— Work order —
Print the entries verbatim, leaving out the images they contain.

====

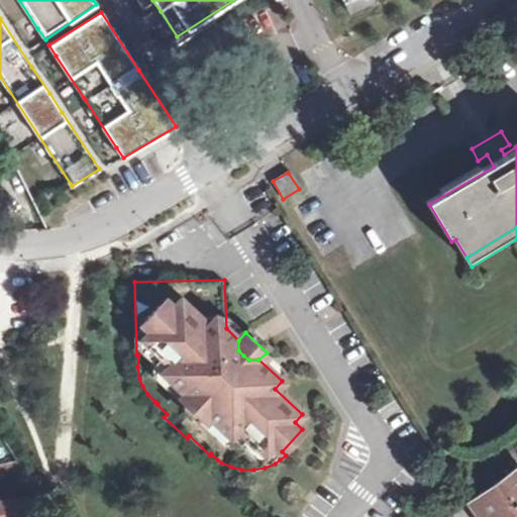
[(0,472),(21,468),(15,460),(0,463),(0,472)]
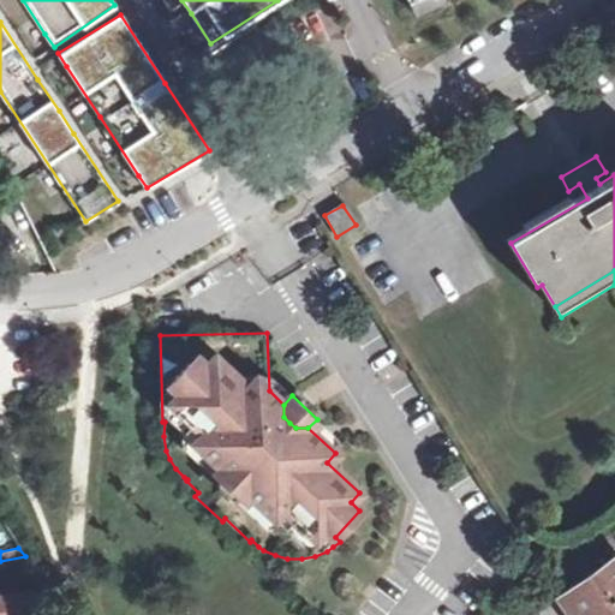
[(571,614),(614,614),(614,554),(557,596),(571,614)]
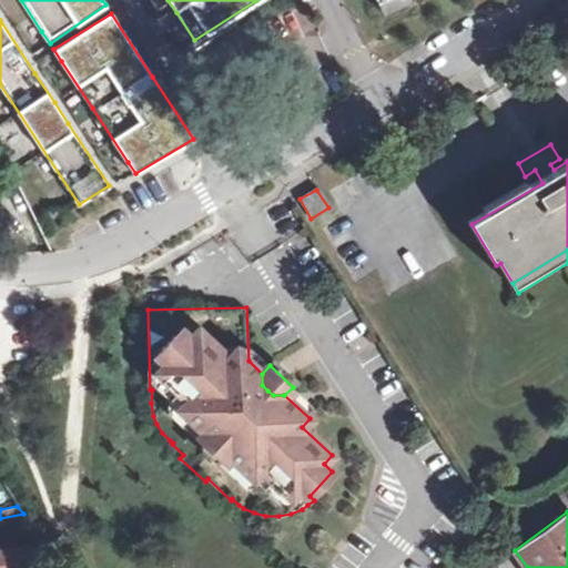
[(0,567),(29,567),(27,548),(0,551),(0,567)]
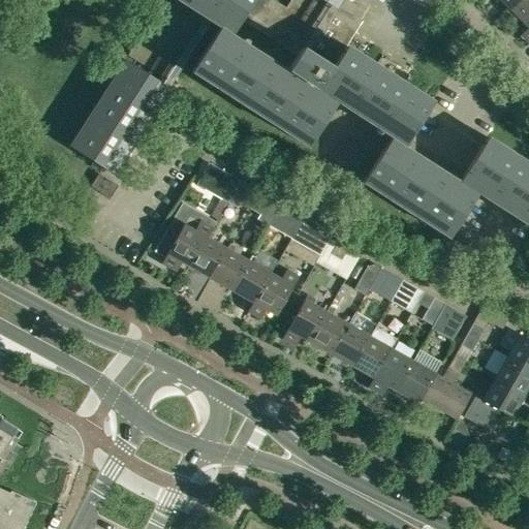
[(290,0),(285,8),(272,0),(179,0),(205,17),(203,19),(174,0),(163,0),(128,55),(117,73),(120,75),(104,99),(100,97),(88,117),(92,119),(85,130),(81,128),(69,147),(106,170),(112,174),(167,88),(168,88),(212,21),(220,26),(215,34),(190,71),(203,80),(206,76),(229,92),(227,95),(247,107),(249,104),(260,112),(258,115),(277,127),(279,124),(290,131),(288,134),(307,147),(311,139),(331,109),(336,100),(392,136),(363,182),(375,191),(377,187),(402,203),(400,207),(418,219),(422,215),(432,222),(430,226),(448,238),(453,230),(472,200),(477,192),(506,211),(512,215),(528,225),(528,174),(483,145),(460,179),(405,143),(407,139),(427,109),(432,101),(418,94),(416,97),(392,81),(394,78),(375,65),(371,72),(342,54),(346,49),(347,49),(348,48),(345,45),(359,25),(336,10),(337,8),(336,7),(340,0),(290,0)]
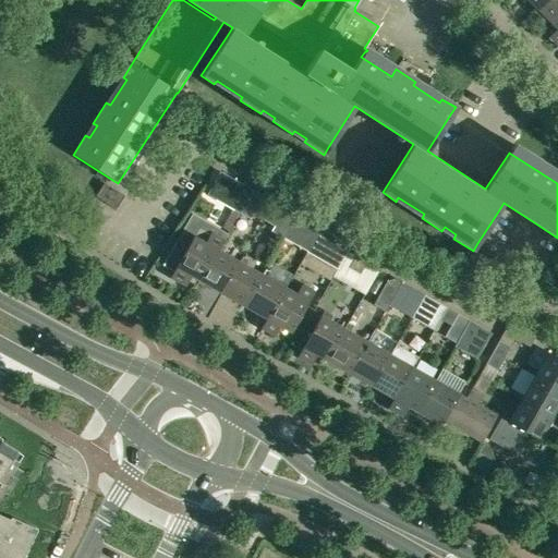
[(526,0),(538,12),(549,0),(526,0)]
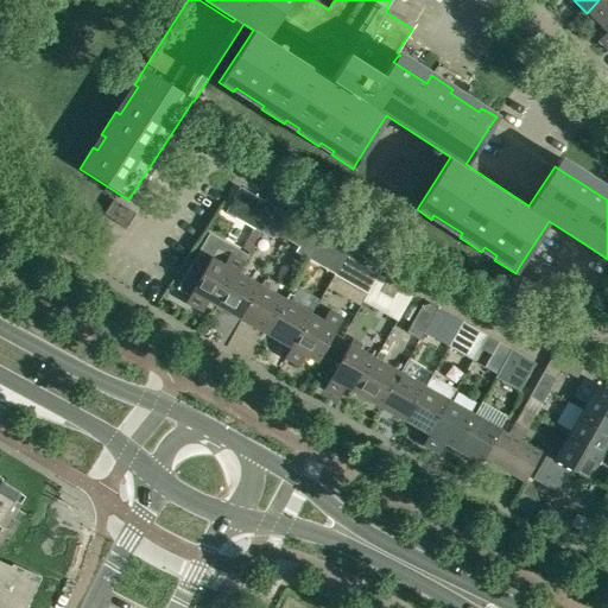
[(597,40),(599,42),(607,31),(607,0),(599,0),(587,13),(606,32),(597,40)]
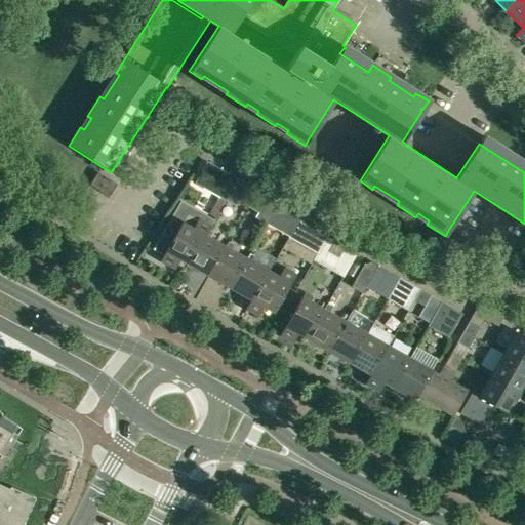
[(236,178),(206,162),(194,184),(224,200),(236,178)]
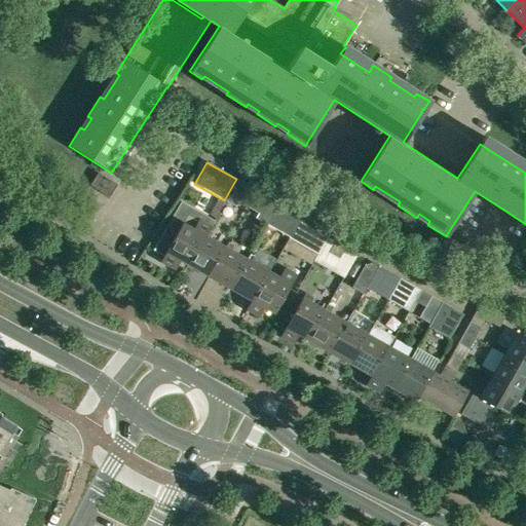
[(89,186),(109,198),(116,185),(98,173),(89,186)]
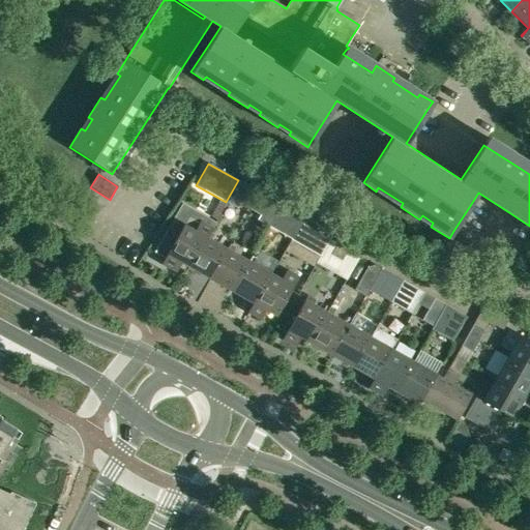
[(249,186),(238,180),(226,202),(237,209),(240,204),(249,209),(256,198),(246,193),(249,186)]
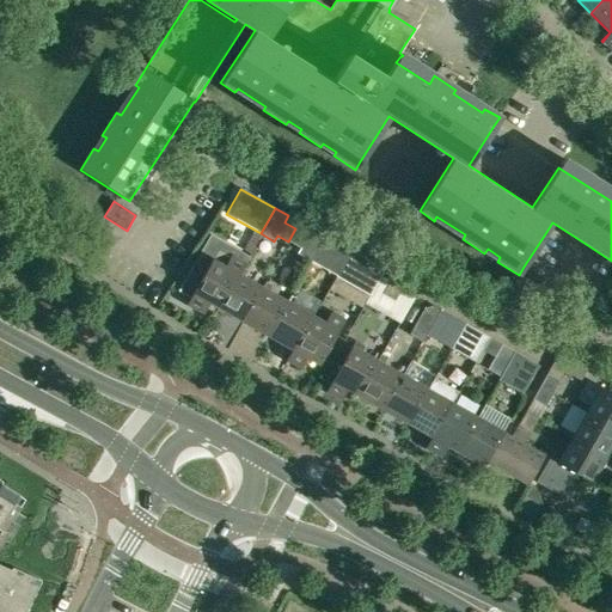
[(307,236),(295,228),(288,242),(300,249),(298,254),(311,262),(311,261),(325,236),(312,228),(307,236)]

====

— Response box —
[(0,472),(21,468),(15,460),(0,463),(0,472)]
[(571,614),(614,614),(614,554),(557,596),(571,614)]
[(0,567),(29,567),(27,548),(0,551),(0,567)]
[(290,0),(285,8),(272,0),(179,0),(205,17),(203,19),(174,0),(163,0),(128,55),(117,73),(120,75),(104,99),(100,97),(88,117),(92,119),(85,130),(81,128),(69,147),(106,170),(112,174),(167,88),(168,88),(212,21),(220,26),(215,34),(190,71),(203,80),(206,76),(229,92),(227,95),(247,107),(249,104),(260,112),(258,115),(277,127),(279,124),(290,131),(288,134),(307,147),(311,139),(331,109),(336,100),(392,136),(363,182),(375,191),(377,187),(402,203),(400,207),(418,219),(422,215),(432,222),(430,226),(448,238),(453,230),(472,200),(477,192),(506,211),(512,215),(528,225),(528,174),(483,145),(460,179),(405,143),(407,139),(427,109),(432,101),(418,94),(416,97),(392,81),(394,78),(375,65),(371,72),(342,54),(346,49),(347,49),(348,48),(345,45),(359,25),(336,10),(337,8),(336,7),(340,0),(290,0)]
[(526,0),(538,12),(549,0),(526,0)]
[(597,40),(599,42),(607,31),(607,0),(599,0),(587,13),(606,32),(597,40)]
[(236,178),(206,162),(194,184),(224,200),(236,178)]
[(89,186),(109,198),(116,185),(98,173),(89,186)]
[(249,186),(238,180),(226,202),(237,209),(240,204),(249,209),(256,198),(246,193),(249,186)]
[(307,236),(295,228),(288,242),(300,249),(298,254),(311,262),(311,261),(325,236),(312,228),(307,236)]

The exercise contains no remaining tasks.